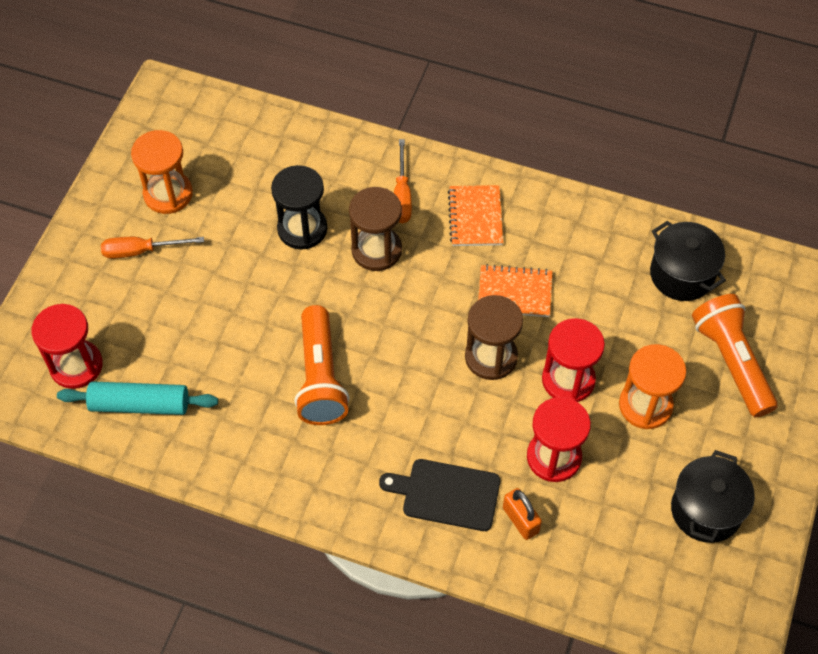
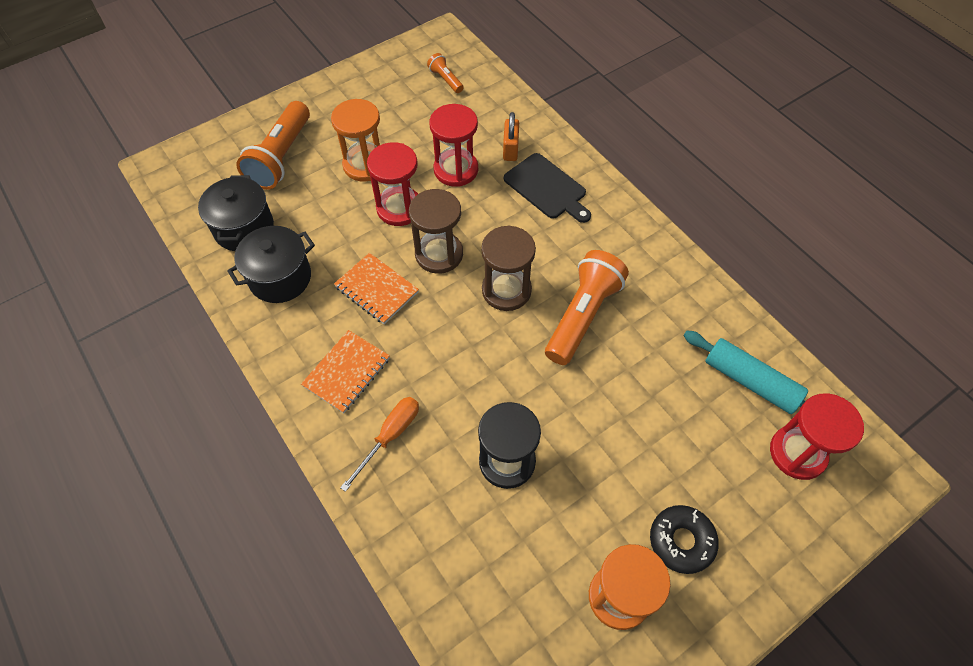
camera: 145 degrees left, 0 degrees up
(141, 251) = (681, 541): orange screwdriver -> black donut
(376, 250) = (456, 396): brown hourglass -> brown hourglass (506, 290)
(671, 573) = (445, 80): none -> orange flashlight
(706, 510) = (392, 95): black pot -> black pot (280, 278)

------------------------------------------------------------------------

Aim of the exercise ▸ Please set down each line of the listing above word for word, skipping any pictures.

Answer to this task ▸
camera: 145 degrees left, 0 degrees up
(141, 251) = (681, 541): orange screwdriver -> black donut
(376, 250) = (456, 396): brown hourglass -> brown hourglass (506, 290)
(671, 573) = (445, 80): none -> orange flashlight
(706, 510) = (392, 95): black pot -> black pot (280, 278)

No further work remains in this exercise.